*Try it*. Word for word, transcribe the data below from the line with "(109, 304) = (153, 162): yellow" to the line with "(503, 257) = (502, 199): yellow", keeping both of those lines.

#### Record extracts ####

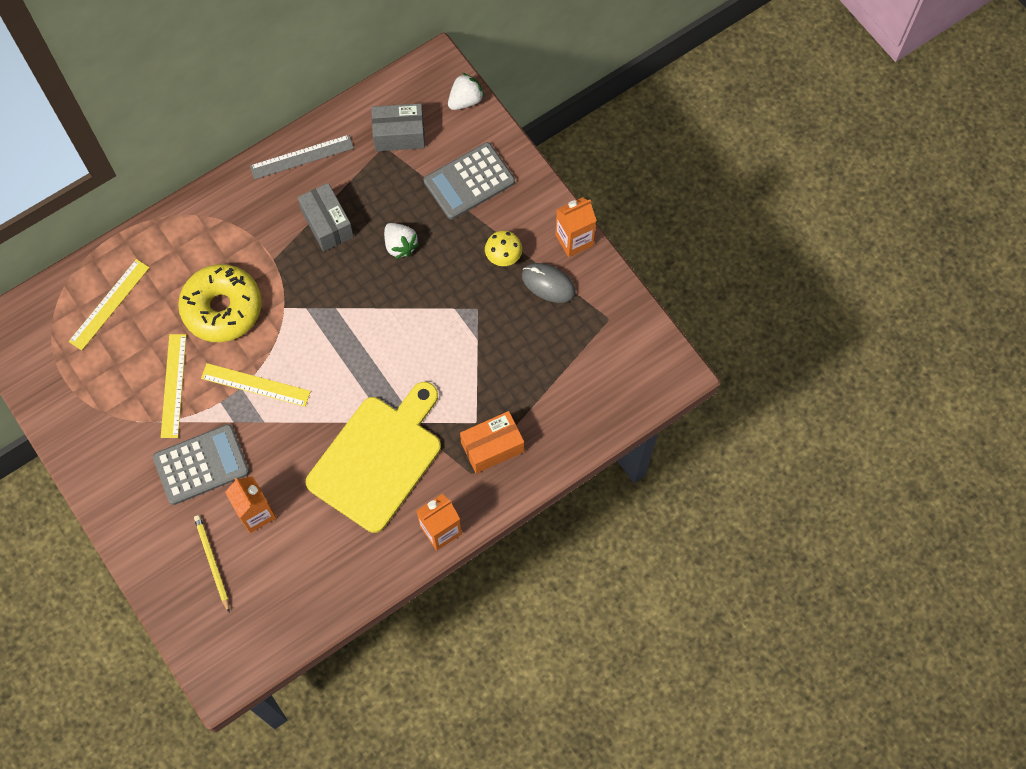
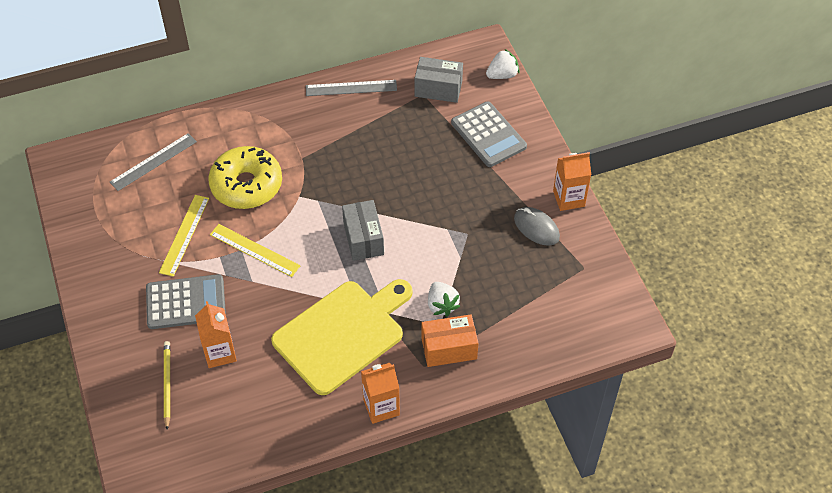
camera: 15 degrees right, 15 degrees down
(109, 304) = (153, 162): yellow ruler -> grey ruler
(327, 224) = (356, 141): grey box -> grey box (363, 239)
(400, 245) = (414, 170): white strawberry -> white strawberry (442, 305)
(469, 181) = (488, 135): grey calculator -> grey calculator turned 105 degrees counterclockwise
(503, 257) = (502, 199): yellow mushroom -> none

####
#### Record extracts ####

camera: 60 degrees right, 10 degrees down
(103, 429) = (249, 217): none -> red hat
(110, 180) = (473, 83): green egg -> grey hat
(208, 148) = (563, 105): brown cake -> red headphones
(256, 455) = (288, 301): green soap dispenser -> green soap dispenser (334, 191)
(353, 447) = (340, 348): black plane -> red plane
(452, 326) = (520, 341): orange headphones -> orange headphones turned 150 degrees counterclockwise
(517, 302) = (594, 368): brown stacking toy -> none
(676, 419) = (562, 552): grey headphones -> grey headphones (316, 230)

####

*Your response*.
(109, 304) = (153, 162): yellow ruler -> grey ruler
(327, 224) = (356, 141): grey box -> grey box (363, 239)
(400, 245) = (414, 170): white strawberry -> white strawberry (442, 305)
(469, 181) = (488, 135): grey calculator -> grey calculator turned 105 degrees counterclockwise
(503, 257) = (502, 199): yellow mushroom -> none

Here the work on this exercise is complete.